(Content revision data)

*** Block opens ***

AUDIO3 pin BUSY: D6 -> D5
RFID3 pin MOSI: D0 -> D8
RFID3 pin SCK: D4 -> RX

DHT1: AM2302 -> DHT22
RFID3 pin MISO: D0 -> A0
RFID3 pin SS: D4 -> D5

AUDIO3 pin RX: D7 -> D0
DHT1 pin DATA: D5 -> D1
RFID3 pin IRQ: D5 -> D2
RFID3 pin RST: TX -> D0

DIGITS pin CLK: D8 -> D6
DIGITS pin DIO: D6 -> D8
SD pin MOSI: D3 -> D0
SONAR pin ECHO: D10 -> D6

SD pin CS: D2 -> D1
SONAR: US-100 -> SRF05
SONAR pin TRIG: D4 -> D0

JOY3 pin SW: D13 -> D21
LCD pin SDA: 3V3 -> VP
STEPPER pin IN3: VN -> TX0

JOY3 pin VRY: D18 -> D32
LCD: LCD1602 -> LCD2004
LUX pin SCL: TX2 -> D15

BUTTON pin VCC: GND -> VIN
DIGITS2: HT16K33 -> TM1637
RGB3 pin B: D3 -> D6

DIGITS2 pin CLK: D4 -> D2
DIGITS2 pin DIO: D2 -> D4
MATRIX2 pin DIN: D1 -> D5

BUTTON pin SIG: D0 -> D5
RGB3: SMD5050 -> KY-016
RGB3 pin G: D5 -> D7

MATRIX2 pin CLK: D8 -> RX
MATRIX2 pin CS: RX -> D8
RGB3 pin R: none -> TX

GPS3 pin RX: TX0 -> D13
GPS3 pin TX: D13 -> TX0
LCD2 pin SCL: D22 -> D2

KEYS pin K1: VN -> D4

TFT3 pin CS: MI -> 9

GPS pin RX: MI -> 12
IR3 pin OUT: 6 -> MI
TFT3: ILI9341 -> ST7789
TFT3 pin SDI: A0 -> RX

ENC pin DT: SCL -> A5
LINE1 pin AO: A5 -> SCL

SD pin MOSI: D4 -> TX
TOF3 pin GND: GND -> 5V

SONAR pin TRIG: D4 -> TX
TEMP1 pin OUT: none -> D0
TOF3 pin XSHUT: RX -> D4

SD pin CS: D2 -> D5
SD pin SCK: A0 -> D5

*** Block closes ***

• _Exercise directions_: For each line in the data that contains the string "none", give a copy of that line.

• _Answer to this exercise_:
RGB3 pin R: none -> TX
TEMP1 pin OUT: none -> D0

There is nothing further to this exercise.